#### Exercise:
No pictures are to be included when the entries below are reproduced exactly.

Scene change data

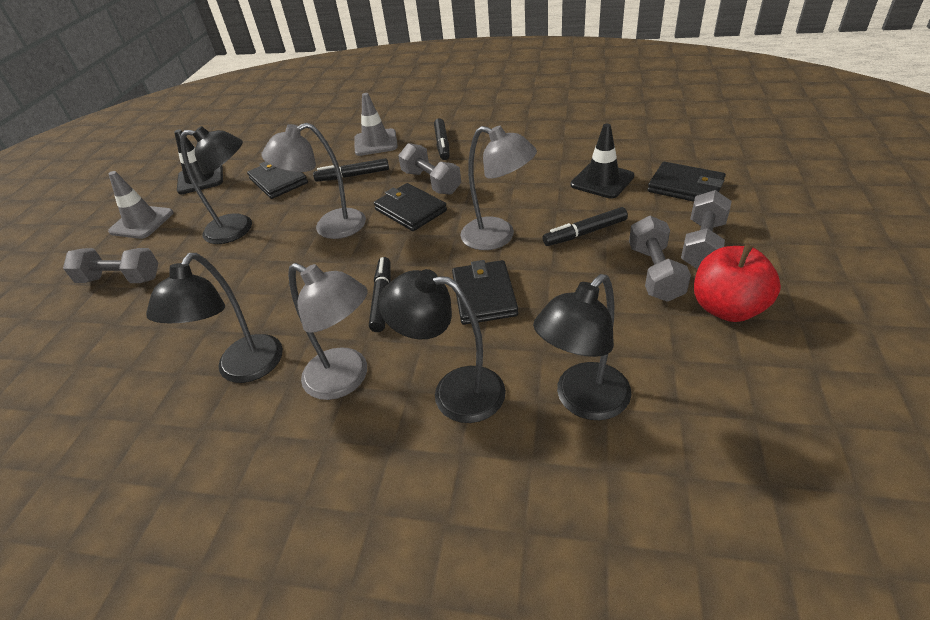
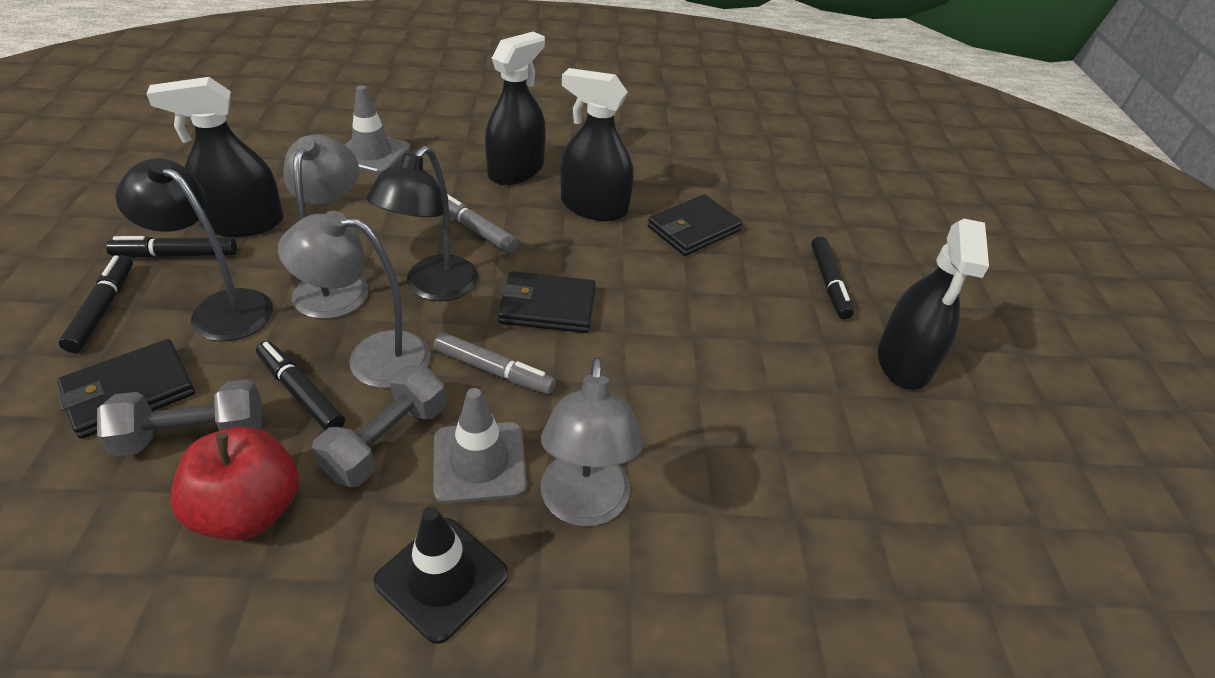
black lamp: 4 -> 2
black spray bottle: 0 -> 4
black traffic cone: 2 -> 1
black wallet: 4 -> 3
grey dumbbell: 4 -> 2
grey marker: 0 -> 2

#### Final answer:
black lamp: 4 -> 2
black spray bottle: 0 -> 4
black traffic cone: 2 -> 1
black wallet: 4 -> 3
grey dumbbell: 4 -> 2
grey marker: 0 -> 2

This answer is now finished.